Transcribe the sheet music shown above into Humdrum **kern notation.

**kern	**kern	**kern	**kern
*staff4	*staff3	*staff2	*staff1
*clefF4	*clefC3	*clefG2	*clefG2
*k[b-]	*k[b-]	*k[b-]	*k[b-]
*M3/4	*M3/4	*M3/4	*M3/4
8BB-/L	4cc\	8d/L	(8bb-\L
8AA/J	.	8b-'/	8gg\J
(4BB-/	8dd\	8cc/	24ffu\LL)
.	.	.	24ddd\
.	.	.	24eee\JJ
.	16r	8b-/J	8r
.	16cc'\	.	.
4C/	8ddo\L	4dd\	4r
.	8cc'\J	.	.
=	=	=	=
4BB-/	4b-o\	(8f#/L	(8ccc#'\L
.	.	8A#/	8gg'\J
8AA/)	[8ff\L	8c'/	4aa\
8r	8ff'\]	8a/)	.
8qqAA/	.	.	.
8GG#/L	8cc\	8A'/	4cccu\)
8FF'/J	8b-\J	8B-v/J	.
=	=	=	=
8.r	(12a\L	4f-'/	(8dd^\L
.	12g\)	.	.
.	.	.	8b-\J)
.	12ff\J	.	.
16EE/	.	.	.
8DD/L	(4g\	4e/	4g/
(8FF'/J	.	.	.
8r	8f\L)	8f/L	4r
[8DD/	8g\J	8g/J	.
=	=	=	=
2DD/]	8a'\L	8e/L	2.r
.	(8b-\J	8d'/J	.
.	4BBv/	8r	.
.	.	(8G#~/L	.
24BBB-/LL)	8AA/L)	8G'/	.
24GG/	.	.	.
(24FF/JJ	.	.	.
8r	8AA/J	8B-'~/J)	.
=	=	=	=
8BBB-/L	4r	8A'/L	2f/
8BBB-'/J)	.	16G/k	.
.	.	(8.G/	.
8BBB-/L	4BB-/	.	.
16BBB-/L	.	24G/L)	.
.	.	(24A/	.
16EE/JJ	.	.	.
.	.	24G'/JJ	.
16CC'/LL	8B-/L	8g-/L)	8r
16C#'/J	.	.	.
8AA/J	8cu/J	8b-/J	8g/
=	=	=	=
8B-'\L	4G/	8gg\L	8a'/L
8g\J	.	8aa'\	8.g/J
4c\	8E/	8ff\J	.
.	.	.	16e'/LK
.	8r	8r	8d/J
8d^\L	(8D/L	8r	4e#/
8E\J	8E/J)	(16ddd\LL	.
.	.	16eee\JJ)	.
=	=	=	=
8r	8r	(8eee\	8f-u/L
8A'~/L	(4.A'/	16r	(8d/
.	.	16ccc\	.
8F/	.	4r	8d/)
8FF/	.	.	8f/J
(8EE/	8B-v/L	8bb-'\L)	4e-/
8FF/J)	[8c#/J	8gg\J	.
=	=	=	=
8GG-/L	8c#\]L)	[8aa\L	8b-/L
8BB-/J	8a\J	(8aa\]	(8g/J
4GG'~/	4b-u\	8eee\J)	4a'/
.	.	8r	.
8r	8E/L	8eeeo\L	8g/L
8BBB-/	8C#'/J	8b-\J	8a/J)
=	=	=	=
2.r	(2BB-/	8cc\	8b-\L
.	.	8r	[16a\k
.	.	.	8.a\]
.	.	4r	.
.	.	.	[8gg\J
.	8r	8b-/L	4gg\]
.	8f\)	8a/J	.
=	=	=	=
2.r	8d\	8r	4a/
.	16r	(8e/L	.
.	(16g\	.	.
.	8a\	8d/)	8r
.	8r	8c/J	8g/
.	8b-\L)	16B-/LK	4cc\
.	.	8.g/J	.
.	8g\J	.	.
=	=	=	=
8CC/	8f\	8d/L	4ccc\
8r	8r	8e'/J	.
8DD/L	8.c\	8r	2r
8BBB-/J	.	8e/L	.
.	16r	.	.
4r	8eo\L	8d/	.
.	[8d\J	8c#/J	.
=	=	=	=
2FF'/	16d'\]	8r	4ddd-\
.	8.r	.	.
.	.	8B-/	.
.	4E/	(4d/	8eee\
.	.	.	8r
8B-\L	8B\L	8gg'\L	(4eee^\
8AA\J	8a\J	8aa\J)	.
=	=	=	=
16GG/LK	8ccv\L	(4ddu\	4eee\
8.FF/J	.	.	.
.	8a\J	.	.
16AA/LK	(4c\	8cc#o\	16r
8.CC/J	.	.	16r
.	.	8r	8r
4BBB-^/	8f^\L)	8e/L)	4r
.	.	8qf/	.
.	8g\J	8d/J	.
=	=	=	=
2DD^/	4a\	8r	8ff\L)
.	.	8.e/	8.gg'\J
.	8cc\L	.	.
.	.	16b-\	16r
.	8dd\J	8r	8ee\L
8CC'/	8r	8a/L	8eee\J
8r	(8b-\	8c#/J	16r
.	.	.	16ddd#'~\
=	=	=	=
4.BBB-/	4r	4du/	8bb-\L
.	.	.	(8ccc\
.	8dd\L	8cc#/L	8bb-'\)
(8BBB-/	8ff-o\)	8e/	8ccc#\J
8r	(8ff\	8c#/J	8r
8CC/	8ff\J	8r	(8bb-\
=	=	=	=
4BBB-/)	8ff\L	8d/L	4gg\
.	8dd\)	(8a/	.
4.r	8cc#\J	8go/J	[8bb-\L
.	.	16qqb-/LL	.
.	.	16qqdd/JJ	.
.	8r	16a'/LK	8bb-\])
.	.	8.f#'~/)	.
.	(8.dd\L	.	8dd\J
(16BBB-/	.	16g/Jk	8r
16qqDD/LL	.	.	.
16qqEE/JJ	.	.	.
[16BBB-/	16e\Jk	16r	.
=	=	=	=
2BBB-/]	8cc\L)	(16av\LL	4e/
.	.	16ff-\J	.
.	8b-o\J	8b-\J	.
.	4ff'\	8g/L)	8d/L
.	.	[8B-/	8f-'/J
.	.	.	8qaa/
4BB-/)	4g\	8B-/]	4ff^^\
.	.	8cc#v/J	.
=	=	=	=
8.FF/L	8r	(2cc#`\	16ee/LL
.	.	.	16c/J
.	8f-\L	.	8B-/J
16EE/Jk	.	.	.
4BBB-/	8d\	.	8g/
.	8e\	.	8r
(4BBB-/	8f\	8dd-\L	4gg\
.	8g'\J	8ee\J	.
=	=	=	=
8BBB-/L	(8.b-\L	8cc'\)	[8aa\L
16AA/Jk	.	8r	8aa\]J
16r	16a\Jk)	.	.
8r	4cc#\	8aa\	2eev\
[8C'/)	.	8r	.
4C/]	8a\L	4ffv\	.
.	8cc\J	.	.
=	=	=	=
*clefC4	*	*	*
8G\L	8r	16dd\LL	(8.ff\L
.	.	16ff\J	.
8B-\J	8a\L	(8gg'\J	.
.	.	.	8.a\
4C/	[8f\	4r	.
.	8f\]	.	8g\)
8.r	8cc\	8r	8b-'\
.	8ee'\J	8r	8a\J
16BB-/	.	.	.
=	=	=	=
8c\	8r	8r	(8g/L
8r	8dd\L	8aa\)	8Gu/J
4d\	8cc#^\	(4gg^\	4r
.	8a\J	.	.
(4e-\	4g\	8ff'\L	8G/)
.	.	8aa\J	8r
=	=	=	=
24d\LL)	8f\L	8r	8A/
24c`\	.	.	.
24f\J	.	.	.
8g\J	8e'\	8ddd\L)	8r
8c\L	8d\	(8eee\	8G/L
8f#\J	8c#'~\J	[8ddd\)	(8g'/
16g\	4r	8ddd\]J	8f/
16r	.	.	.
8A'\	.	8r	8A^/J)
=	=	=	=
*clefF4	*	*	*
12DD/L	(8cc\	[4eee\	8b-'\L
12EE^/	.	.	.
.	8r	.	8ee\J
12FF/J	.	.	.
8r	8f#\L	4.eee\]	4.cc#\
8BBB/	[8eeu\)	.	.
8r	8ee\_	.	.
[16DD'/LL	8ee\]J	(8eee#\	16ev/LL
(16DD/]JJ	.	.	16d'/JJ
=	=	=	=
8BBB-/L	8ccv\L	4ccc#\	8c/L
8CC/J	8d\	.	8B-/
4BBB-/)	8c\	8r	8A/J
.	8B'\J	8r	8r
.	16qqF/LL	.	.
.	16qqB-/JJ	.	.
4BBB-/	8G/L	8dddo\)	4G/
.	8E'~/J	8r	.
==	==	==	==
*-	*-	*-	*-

**********

(Task to carry out) How many lines of the data above contain the string "kern"? Reply with the number only.

(Task answer) 2